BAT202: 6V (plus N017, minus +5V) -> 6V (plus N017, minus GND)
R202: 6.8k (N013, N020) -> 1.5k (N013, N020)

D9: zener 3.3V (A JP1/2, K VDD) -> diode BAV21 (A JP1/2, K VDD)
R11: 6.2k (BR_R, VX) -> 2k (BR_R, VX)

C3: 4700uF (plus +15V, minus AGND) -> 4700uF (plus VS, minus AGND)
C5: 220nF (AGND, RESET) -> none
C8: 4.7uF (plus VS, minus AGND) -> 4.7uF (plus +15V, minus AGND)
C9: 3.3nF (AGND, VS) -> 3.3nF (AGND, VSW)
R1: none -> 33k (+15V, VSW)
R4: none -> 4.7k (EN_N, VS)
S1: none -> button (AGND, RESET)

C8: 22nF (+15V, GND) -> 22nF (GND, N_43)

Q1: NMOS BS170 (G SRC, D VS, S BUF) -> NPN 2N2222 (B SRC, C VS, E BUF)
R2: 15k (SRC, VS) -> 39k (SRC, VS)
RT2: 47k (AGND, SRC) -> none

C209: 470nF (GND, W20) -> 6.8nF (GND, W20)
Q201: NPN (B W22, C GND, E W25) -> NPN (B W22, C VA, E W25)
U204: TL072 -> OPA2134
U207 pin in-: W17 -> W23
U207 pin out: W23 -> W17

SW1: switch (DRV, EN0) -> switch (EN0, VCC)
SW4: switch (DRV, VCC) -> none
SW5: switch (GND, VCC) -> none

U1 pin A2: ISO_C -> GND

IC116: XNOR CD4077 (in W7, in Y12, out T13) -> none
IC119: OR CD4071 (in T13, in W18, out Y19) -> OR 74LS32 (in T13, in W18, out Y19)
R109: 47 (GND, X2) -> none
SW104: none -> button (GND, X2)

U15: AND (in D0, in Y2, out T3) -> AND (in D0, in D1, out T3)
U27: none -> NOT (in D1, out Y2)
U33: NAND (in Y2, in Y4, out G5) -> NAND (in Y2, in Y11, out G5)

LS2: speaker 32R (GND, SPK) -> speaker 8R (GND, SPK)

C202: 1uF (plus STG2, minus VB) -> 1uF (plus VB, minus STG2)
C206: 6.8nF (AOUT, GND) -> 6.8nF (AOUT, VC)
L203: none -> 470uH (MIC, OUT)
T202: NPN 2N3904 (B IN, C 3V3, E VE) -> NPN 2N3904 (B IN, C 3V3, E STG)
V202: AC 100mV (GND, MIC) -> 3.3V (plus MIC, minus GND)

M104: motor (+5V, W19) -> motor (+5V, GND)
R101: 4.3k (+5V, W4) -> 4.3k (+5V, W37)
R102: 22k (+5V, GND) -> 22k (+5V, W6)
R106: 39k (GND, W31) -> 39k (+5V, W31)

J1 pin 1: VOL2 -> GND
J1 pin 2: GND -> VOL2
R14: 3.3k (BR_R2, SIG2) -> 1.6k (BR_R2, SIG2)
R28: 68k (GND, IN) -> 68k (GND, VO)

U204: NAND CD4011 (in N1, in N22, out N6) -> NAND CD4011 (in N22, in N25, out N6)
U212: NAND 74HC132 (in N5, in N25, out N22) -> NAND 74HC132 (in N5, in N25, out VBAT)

▶ Prompt:
In the material above, find each line that has the string "switch" and return it.

▶ Expected answer:
SW1: switch (DRV, EN0) -> switch (EN0, VCC)
SW4: switch (DRV, VCC) -> none
SW5: switch (GND, VCC) -> none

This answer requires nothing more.